Your goal:
From the data below, retype exactly the lines starting with the one that contains "[178,415,284,493] (first image)" and ending with the one that contains "[263,55,343,132]", both included.

Data records:

***

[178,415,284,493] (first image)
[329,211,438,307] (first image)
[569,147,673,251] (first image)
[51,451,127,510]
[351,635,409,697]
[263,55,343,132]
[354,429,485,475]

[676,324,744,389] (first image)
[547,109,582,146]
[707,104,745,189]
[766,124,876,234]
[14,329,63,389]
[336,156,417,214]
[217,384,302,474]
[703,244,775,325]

***

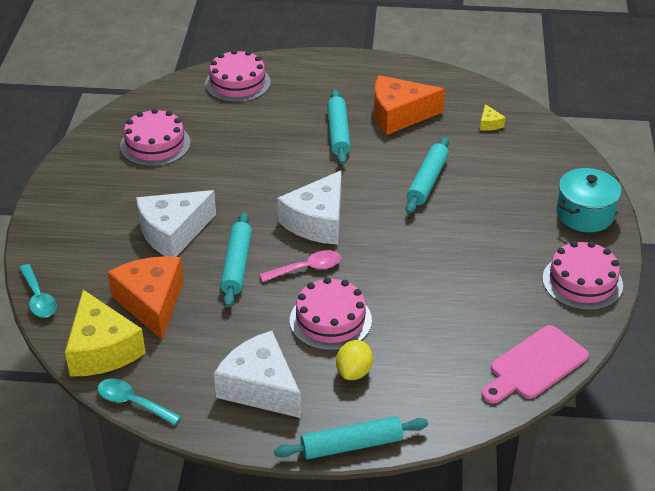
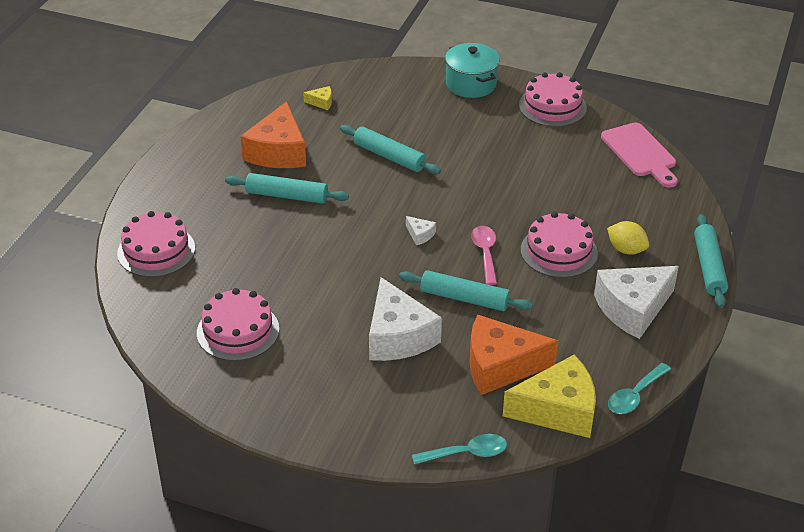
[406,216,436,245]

***

Reply:
[178,415,284,493] (first image)
[329,211,438,307] (first image)
[569,147,673,251] (first image)
[51,451,127,510]
[351,635,409,697]
[263,55,343,132]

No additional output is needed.